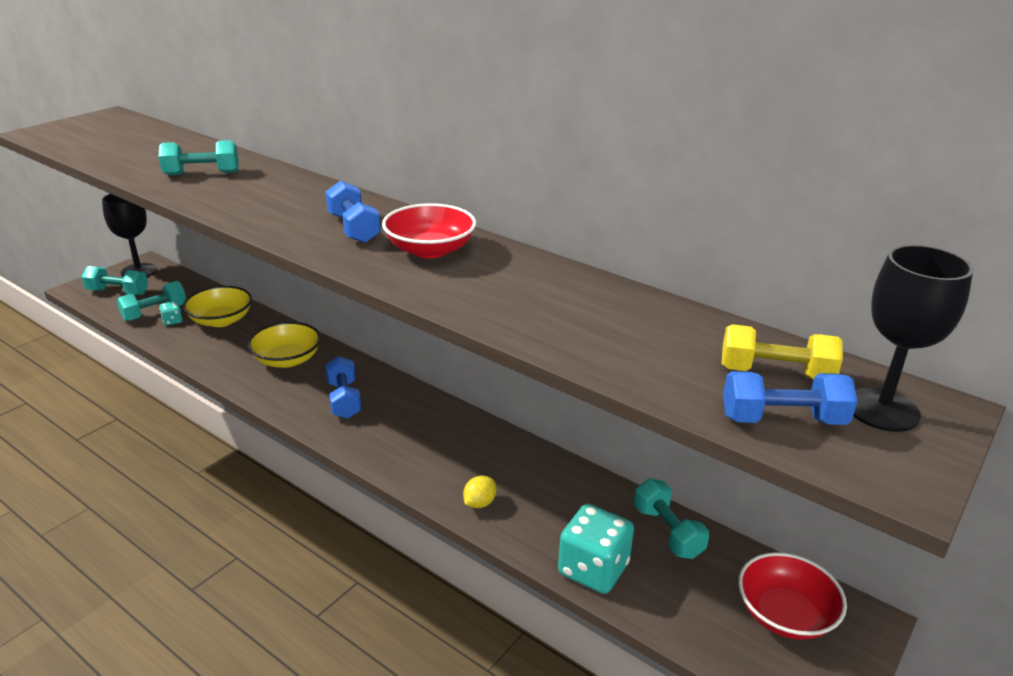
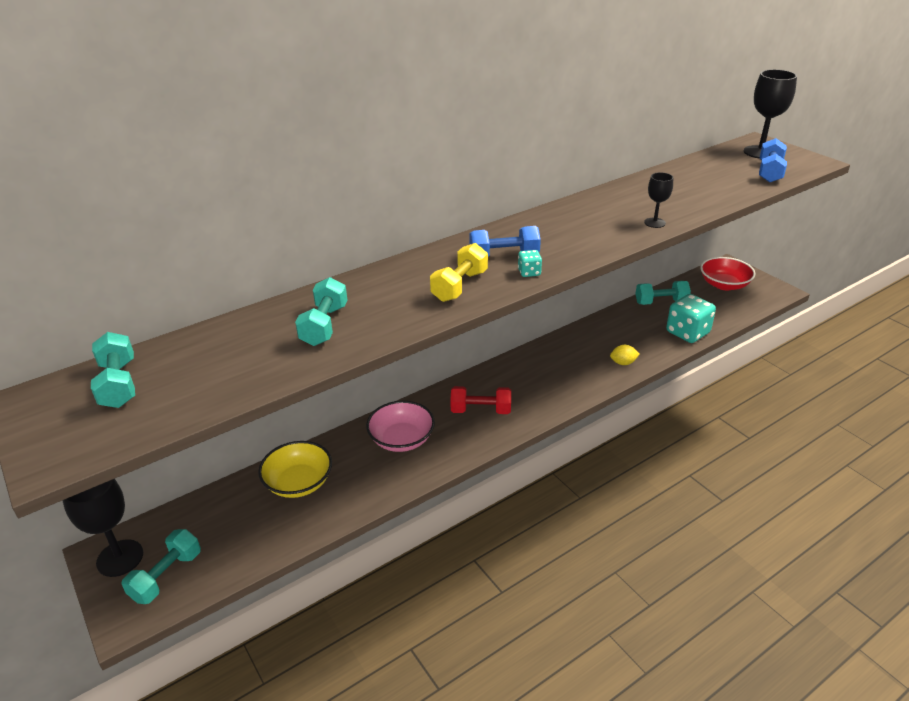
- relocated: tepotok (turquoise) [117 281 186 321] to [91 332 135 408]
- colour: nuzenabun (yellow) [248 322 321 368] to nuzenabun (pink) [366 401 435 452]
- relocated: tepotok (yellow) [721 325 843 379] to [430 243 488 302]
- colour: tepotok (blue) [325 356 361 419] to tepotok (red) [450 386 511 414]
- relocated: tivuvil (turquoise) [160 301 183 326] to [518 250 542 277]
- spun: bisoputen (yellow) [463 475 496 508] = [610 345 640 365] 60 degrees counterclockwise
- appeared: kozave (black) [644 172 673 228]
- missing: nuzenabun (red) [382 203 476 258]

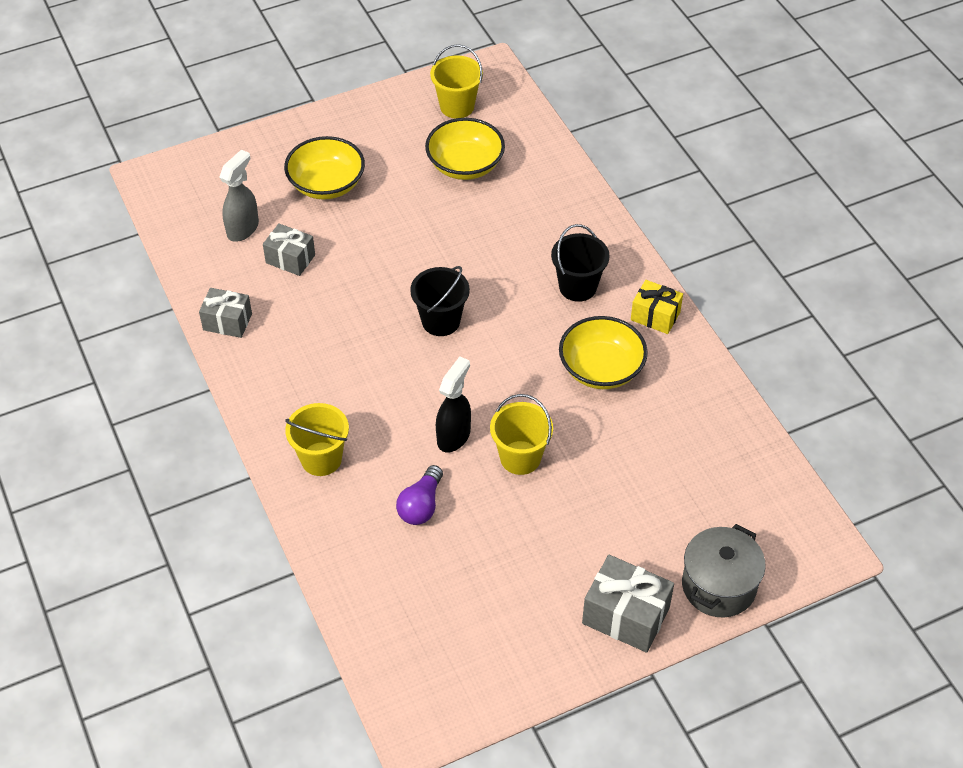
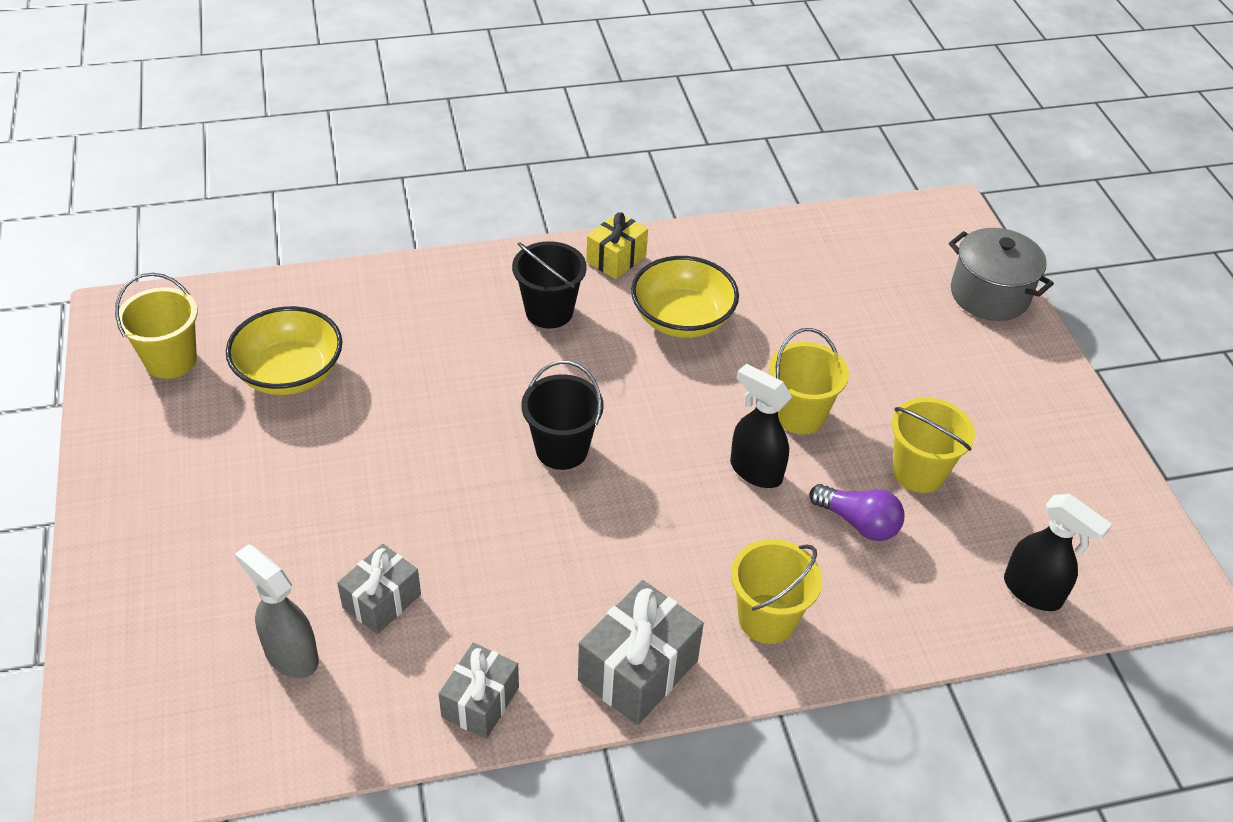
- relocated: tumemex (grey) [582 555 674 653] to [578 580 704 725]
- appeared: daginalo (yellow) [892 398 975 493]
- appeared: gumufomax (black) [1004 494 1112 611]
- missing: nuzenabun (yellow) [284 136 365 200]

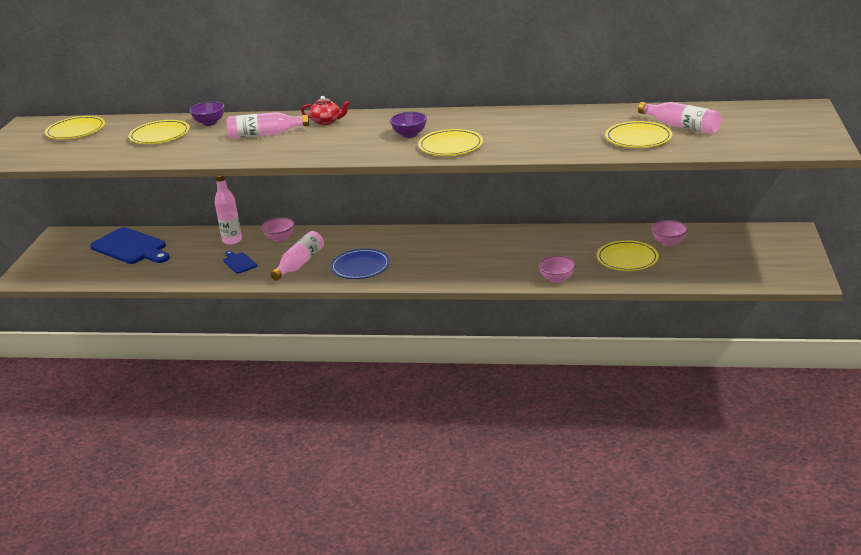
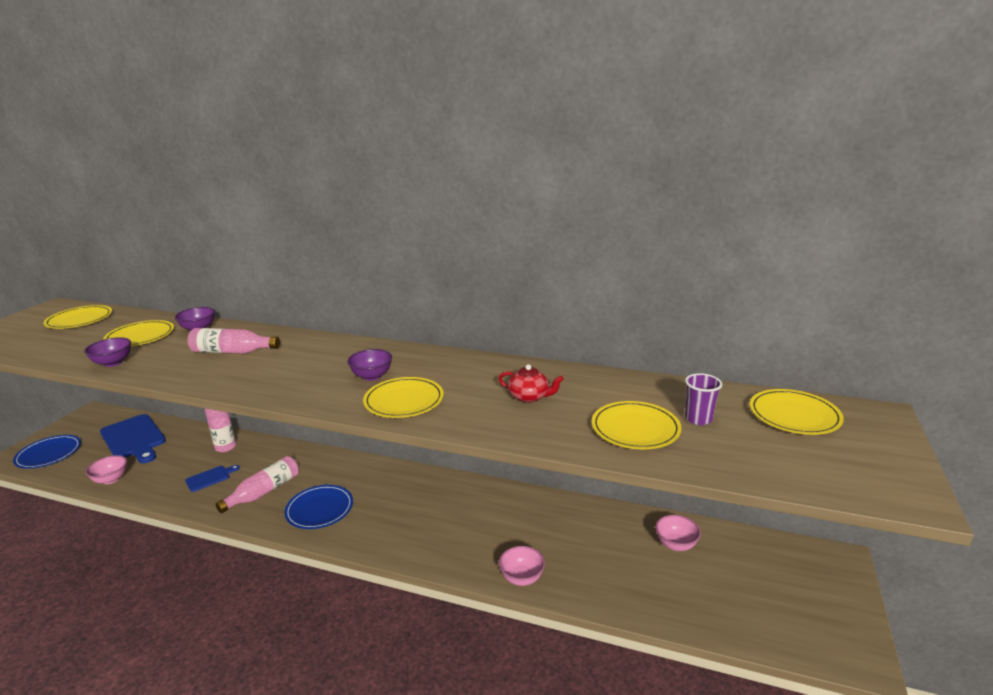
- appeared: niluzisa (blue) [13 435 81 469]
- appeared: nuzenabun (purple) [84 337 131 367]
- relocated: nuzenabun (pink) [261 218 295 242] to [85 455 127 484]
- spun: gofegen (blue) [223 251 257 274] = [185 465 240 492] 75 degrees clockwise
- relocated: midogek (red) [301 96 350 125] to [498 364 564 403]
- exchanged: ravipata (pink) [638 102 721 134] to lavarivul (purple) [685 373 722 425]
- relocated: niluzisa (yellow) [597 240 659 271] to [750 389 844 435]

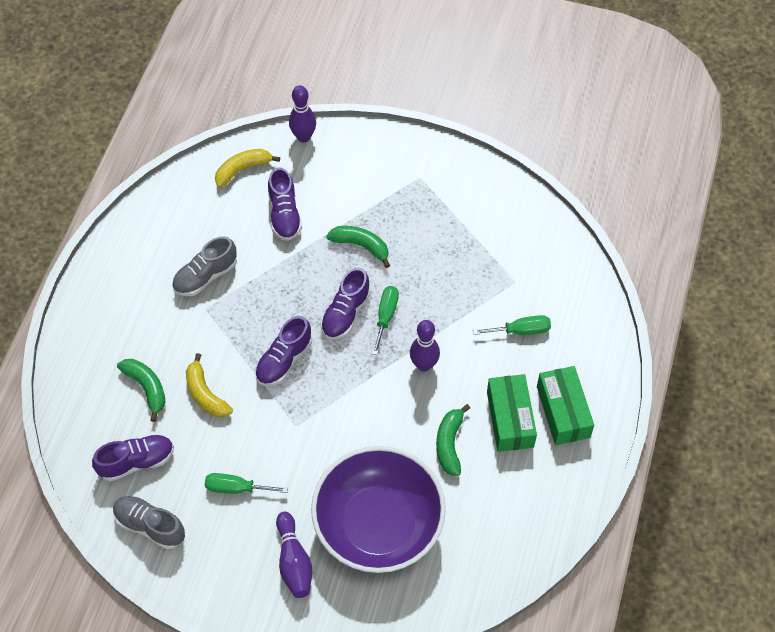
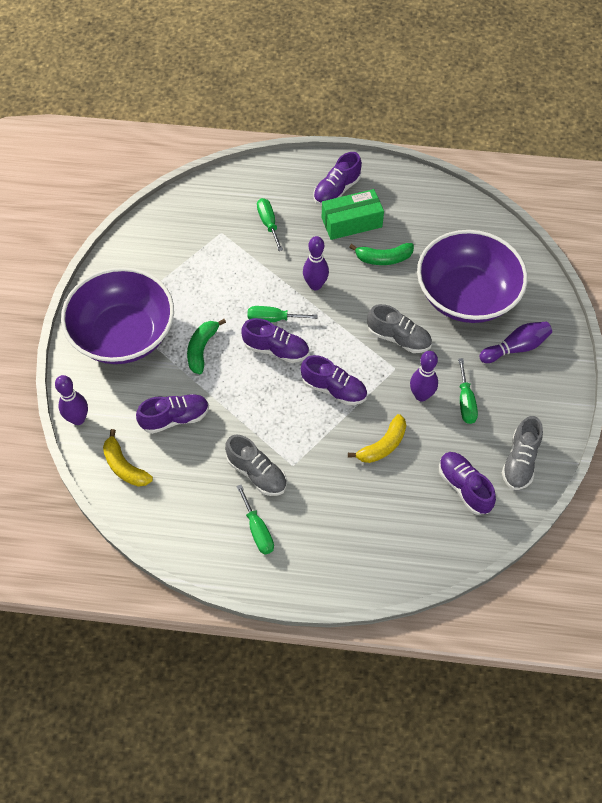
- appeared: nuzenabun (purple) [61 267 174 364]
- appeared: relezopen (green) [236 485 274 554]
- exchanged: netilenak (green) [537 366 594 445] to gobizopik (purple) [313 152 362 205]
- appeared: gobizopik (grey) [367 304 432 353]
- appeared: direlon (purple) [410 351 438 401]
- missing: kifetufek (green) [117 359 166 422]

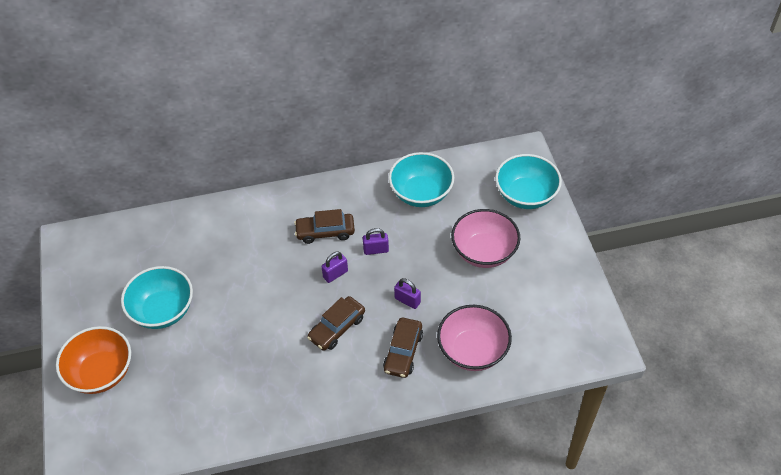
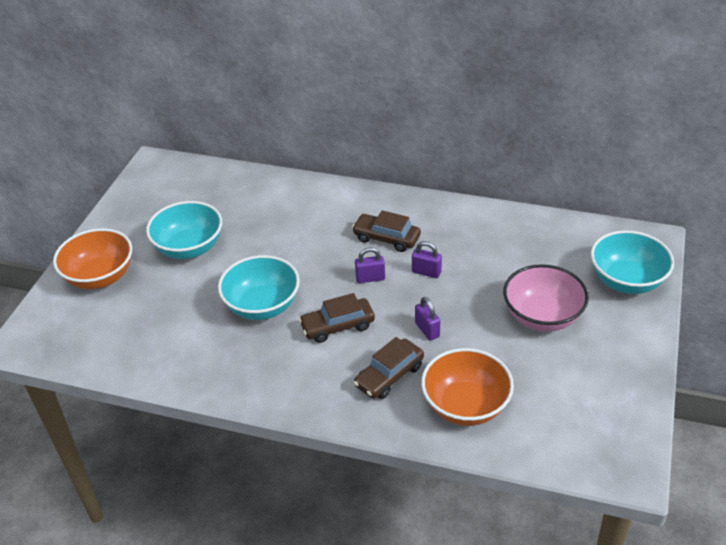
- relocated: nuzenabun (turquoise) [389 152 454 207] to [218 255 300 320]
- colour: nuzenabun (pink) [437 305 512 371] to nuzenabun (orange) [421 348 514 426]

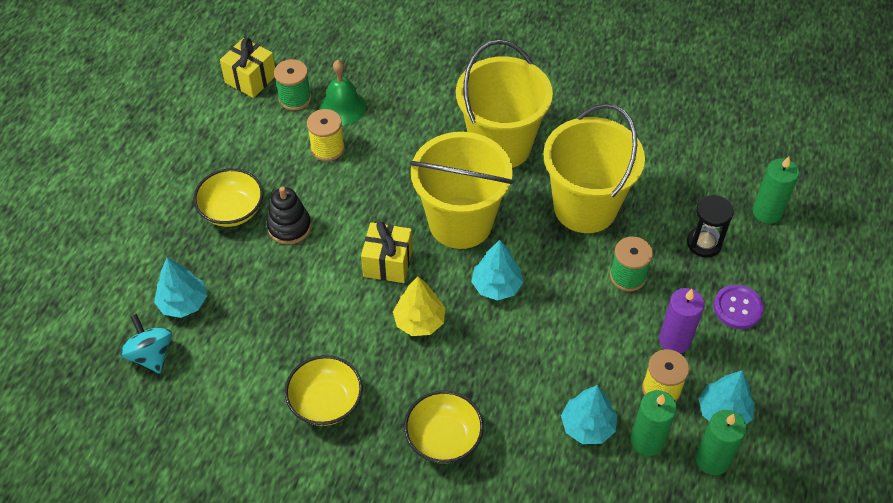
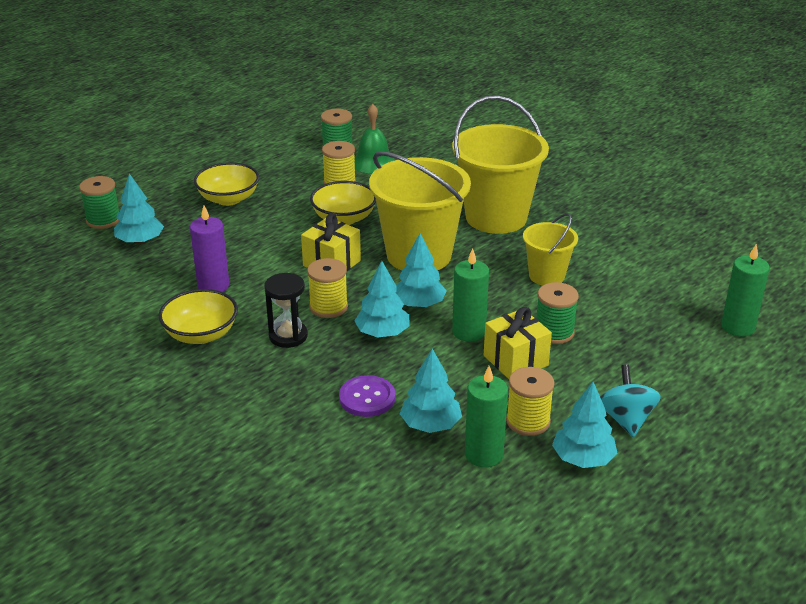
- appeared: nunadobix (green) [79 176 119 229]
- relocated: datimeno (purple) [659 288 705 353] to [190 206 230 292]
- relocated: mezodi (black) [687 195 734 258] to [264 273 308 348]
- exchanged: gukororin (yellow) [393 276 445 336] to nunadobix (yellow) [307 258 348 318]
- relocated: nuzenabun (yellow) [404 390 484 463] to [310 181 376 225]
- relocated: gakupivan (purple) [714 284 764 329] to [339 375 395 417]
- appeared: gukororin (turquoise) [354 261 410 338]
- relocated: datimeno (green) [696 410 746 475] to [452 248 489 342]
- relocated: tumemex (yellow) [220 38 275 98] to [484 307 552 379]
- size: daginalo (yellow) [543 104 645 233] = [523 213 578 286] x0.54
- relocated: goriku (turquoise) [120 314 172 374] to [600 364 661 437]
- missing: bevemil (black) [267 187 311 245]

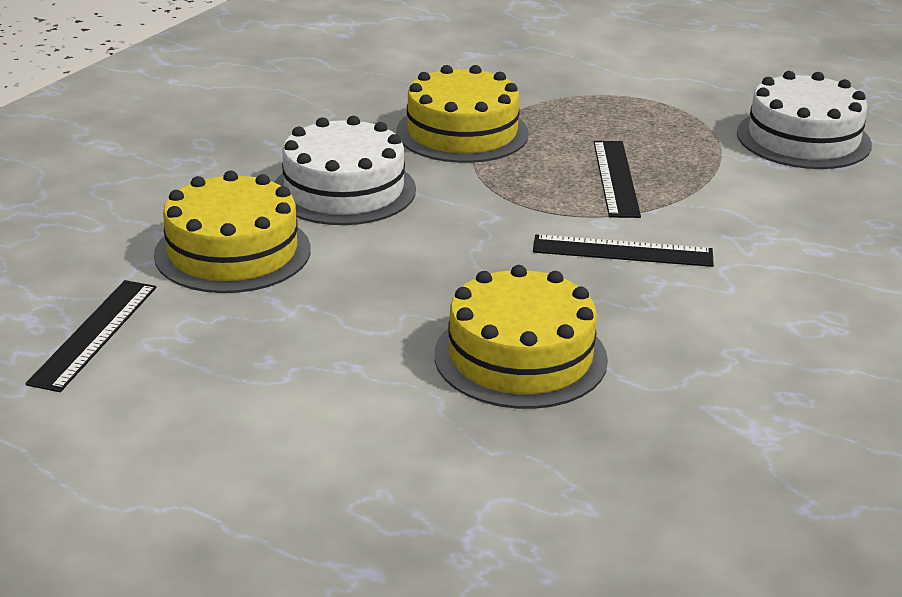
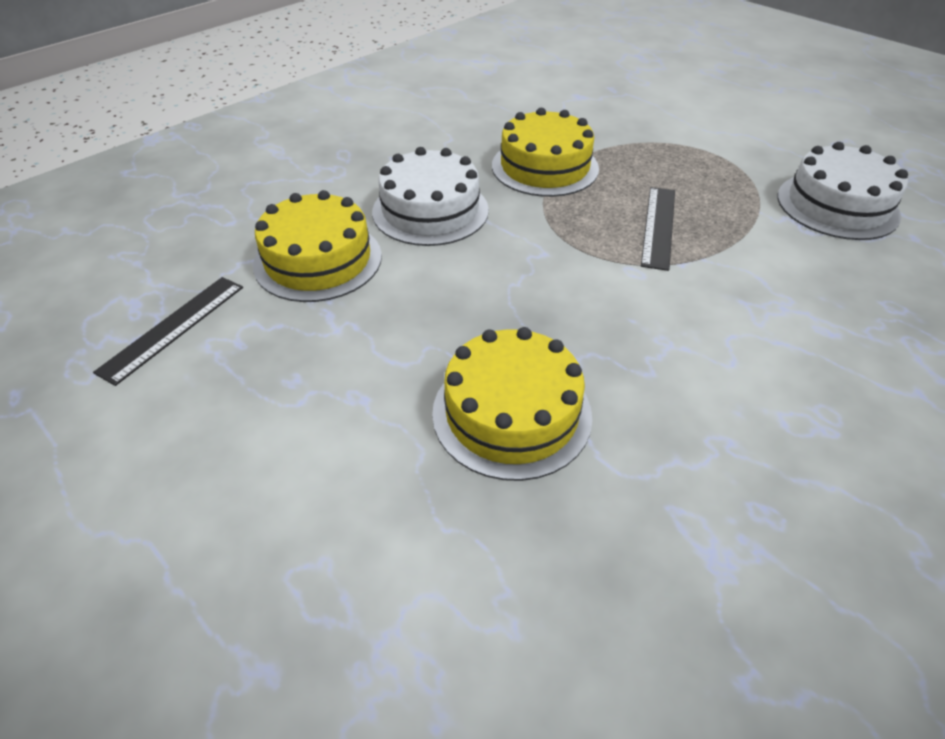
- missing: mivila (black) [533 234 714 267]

Problem - Supply the count of lines in the entries that include "tepotok", and no other text.

Final answer - 3